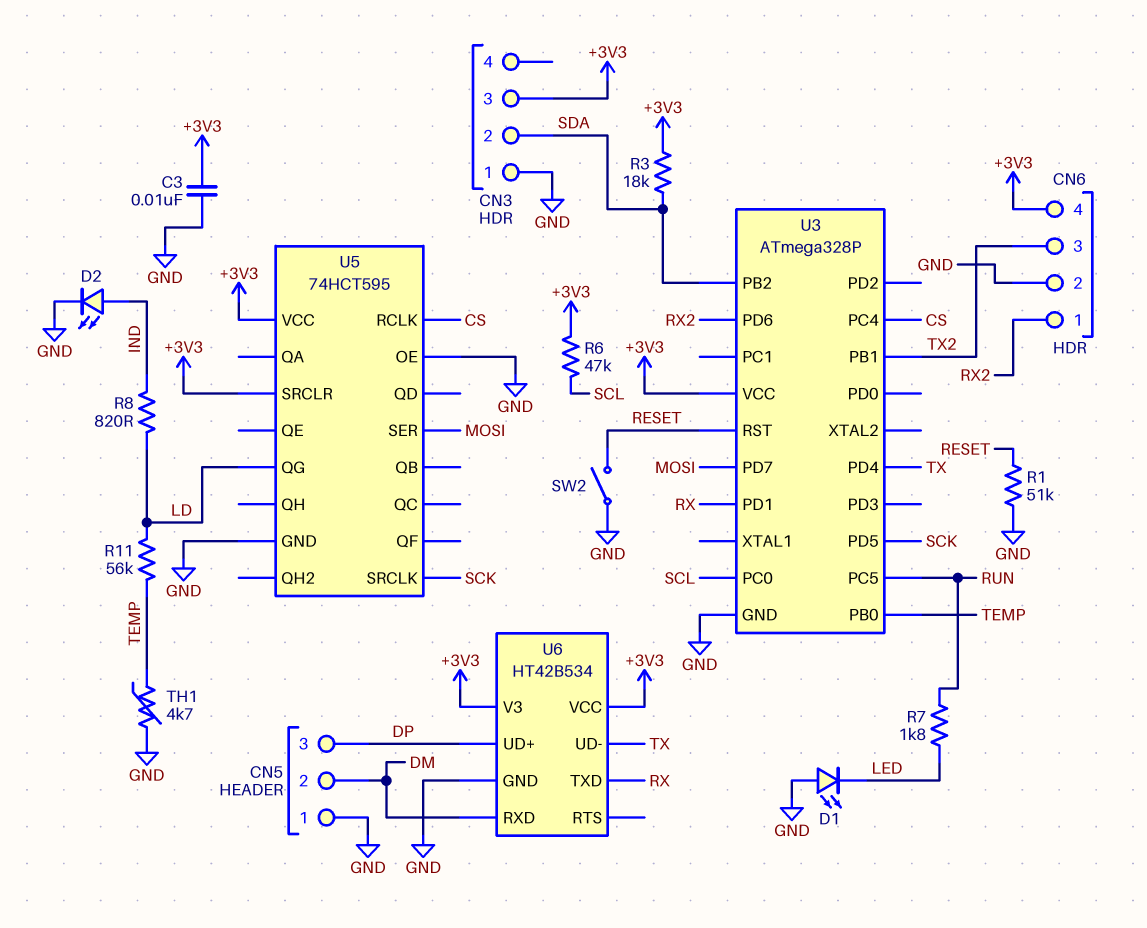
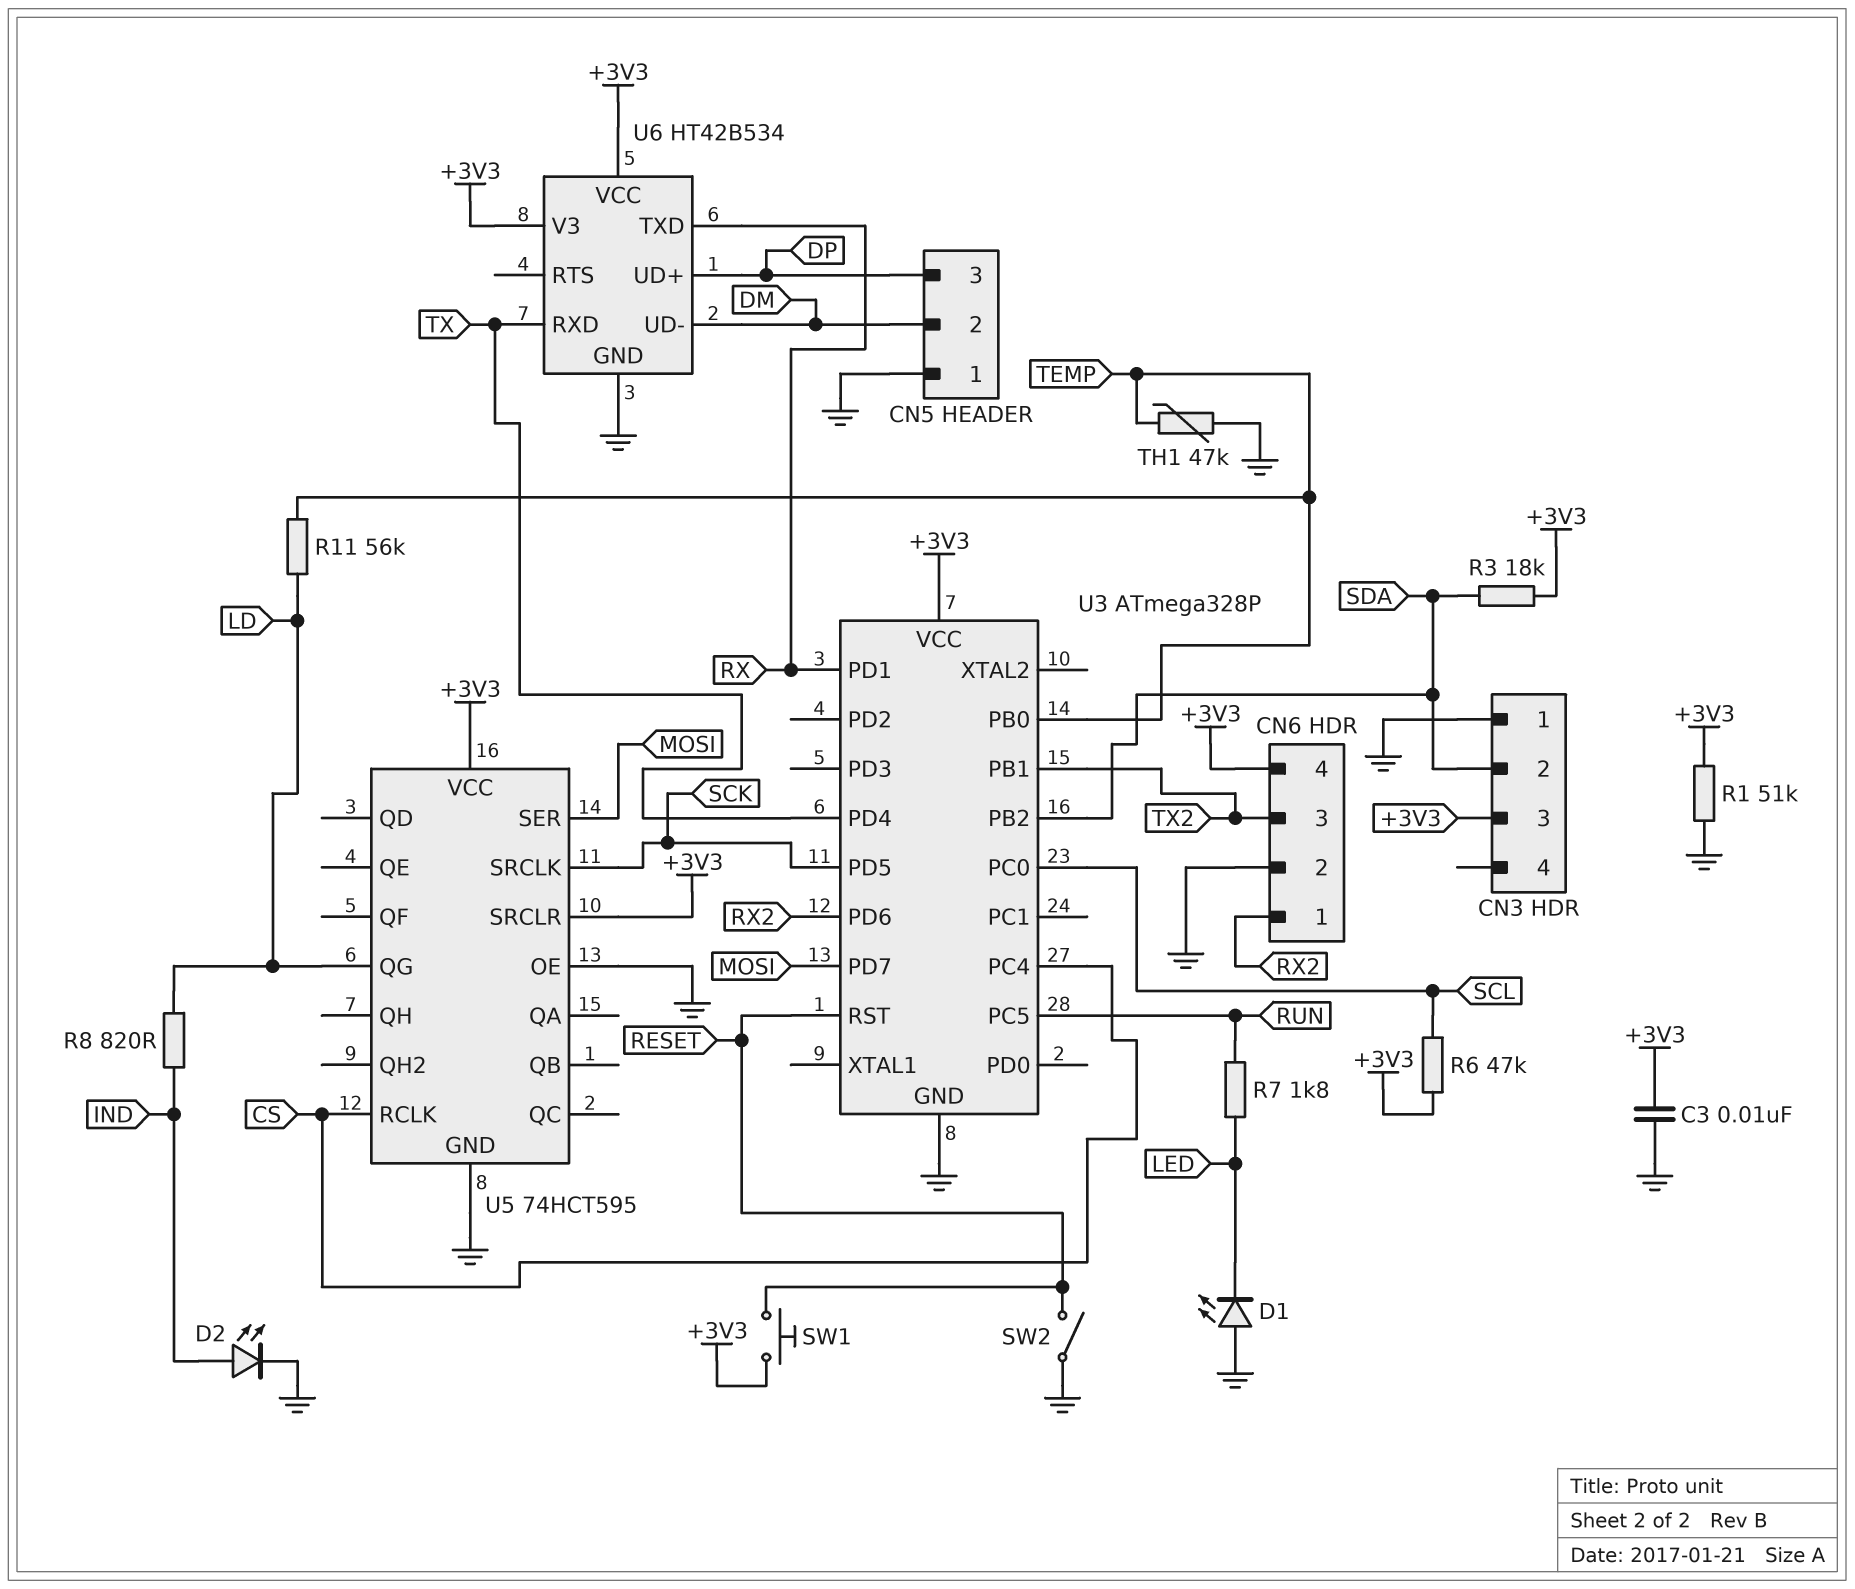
R1: 51k (GND, RESET) -> 51k (+3V3, GND)
SW1: none -> button (+3V3, RESET)
TH1: 4.7k (GND, TEMP) -> 47k (GND, TEMP)
U6 pin RXD: DM -> TX
U6 pin UD-: TX -> DM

> **Work to be completed**:
Collect each line above holding the string "RESET".

> **Answer space**:
R1: 51k (GND, RESET) -> 51k (+3V3, GND)
SW1: none -> button (+3V3, RESET)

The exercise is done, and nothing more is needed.